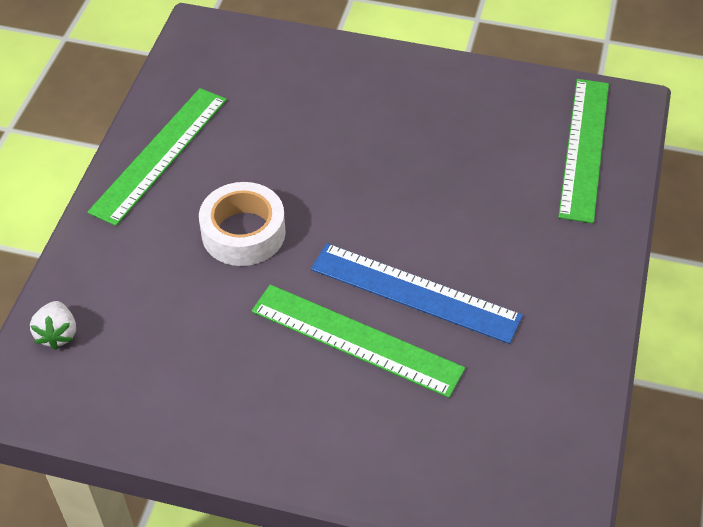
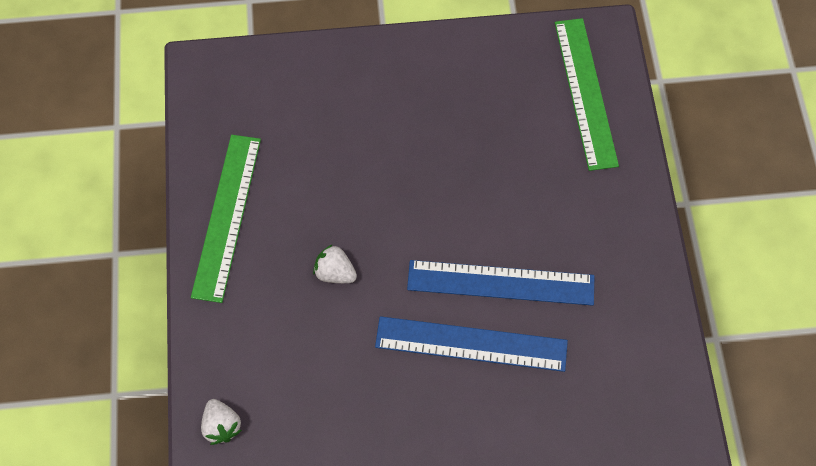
camera: 20 degrees left, 15 degrees up
(243, 233) = (335, 272): white tape -> white strawberry
(356, 340) = (471, 344): green ruler -> blue ruler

□ □ □ □ □ □ □

Exclude every picture and copy the remaining data exactly.

camera: 20 degrees left, 15 degrees up
(243, 233) = (335, 272): white tape -> white strawberry
(356, 340) = (471, 344): green ruler -> blue ruler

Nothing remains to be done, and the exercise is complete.